● WHAT TO PRODUCE
For the entries below, the result should be an exact transcription of the lines from the one with "OLED2: SSD1309 -> SSD1306" up to and including the one with "TFT3 pin SDI: D8 -> D7", and only those.

● RECORDS SHOWN
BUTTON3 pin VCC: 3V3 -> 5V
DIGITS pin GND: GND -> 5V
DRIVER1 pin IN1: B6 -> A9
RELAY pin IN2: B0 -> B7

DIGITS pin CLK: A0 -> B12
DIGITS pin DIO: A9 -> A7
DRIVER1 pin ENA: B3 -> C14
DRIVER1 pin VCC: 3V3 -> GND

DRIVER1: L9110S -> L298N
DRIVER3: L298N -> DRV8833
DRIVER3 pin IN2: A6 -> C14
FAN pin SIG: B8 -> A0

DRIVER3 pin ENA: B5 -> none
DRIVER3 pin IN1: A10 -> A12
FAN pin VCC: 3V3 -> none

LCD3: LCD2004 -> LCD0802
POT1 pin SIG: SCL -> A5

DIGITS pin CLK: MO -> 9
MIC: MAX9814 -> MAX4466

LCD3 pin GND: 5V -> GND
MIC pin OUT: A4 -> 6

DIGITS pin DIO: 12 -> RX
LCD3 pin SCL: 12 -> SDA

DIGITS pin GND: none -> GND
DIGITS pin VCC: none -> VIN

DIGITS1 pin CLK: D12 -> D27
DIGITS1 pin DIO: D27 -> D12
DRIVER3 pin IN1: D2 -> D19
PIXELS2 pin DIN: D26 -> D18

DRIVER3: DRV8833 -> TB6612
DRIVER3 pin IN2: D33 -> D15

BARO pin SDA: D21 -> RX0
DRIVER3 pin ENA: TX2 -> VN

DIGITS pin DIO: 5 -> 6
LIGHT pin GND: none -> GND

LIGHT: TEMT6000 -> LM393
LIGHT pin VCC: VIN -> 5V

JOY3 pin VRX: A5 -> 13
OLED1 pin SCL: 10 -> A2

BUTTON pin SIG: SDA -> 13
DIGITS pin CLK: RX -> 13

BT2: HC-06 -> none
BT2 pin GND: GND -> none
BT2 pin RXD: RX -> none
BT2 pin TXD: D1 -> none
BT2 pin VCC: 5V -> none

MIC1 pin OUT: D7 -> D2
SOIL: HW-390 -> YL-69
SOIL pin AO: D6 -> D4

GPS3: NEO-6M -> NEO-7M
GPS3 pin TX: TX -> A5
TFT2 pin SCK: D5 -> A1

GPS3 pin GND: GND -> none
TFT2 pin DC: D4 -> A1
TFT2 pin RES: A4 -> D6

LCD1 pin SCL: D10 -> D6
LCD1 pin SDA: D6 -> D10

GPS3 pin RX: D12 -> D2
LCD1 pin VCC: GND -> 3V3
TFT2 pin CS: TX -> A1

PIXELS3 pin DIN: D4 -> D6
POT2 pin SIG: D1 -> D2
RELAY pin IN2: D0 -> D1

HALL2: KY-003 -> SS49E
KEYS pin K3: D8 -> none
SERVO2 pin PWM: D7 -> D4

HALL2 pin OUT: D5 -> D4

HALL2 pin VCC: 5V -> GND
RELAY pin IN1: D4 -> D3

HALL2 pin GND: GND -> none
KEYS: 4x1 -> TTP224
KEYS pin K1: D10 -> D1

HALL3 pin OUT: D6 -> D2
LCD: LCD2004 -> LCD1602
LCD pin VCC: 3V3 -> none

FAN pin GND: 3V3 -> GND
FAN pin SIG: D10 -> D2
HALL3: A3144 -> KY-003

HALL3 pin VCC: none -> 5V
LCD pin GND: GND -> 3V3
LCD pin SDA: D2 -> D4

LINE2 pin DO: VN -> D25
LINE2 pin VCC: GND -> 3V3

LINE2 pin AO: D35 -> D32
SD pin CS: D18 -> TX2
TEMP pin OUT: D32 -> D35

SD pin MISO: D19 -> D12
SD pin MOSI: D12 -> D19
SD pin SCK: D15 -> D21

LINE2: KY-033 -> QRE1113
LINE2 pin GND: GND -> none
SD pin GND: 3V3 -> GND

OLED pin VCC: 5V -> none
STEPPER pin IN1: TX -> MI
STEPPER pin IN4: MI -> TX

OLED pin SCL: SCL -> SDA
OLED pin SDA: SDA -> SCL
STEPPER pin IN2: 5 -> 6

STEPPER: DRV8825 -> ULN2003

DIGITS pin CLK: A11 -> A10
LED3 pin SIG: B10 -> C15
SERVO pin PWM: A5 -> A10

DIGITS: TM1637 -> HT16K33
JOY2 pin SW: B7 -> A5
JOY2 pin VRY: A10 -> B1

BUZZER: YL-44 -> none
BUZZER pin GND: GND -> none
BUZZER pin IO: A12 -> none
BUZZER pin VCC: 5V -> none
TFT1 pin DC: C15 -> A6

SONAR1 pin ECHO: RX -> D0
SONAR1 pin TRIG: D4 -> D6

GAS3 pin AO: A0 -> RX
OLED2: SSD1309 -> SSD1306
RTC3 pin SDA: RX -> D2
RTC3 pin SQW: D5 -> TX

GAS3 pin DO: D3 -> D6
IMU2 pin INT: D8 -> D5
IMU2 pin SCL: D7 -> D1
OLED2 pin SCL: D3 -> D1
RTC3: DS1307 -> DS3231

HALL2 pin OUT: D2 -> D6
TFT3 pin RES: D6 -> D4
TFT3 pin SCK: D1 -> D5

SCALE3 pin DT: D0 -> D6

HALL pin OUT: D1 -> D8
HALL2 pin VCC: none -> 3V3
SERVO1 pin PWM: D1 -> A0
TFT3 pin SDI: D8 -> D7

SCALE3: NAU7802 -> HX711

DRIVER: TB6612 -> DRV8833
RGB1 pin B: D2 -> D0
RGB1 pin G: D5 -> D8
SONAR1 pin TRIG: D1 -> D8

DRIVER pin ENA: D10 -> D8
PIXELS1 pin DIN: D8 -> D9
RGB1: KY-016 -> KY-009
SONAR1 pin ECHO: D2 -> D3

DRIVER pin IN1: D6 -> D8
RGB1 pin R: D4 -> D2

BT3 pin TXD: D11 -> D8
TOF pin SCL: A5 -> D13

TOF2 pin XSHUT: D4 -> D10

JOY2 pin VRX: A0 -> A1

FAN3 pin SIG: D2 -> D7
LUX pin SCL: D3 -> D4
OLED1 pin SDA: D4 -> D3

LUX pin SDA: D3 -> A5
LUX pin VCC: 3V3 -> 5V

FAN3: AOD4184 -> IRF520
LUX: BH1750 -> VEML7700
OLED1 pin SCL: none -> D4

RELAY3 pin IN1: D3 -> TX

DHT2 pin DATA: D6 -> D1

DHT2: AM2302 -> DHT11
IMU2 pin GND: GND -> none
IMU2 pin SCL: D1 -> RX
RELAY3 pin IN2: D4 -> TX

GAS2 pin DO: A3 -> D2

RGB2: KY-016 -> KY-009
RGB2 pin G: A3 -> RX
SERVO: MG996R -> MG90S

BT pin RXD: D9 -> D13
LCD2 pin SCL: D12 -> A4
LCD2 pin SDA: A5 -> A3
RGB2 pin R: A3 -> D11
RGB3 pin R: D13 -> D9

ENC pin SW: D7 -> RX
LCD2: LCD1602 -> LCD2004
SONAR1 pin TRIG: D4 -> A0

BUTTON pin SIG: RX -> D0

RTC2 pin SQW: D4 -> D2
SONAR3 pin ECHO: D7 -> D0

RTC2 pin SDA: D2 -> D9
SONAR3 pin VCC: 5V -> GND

● COMPLETED EXERCISE
OLED2: SSD1309 -> SSD1306
RTC3 pin SDA: RX -> D2
RTC3 pin SQW: D5 -> TX

GAS3 pin DO: D3 -> D6
IMU2 pin INT: D8 -> D5
IMU2 pin SCL: D7 -> D1
OLED2 pin SCL: D3 -> D1
RTC3: DS1307 -> DS3231

HALL2 pin OUT: D2 -> D6
TFT3 pin RES: D6 -> D4
TFT3 pin SCK: D1 -> D5

SCALE3 pin DT: D0 -> D6

HALL pin OUT: D1 -> D8
HALL2 pin VCC: none -> 3V3
SERVO1 pin PWM: D1 -> A0
TFT3 pin SDI: D8 -> D7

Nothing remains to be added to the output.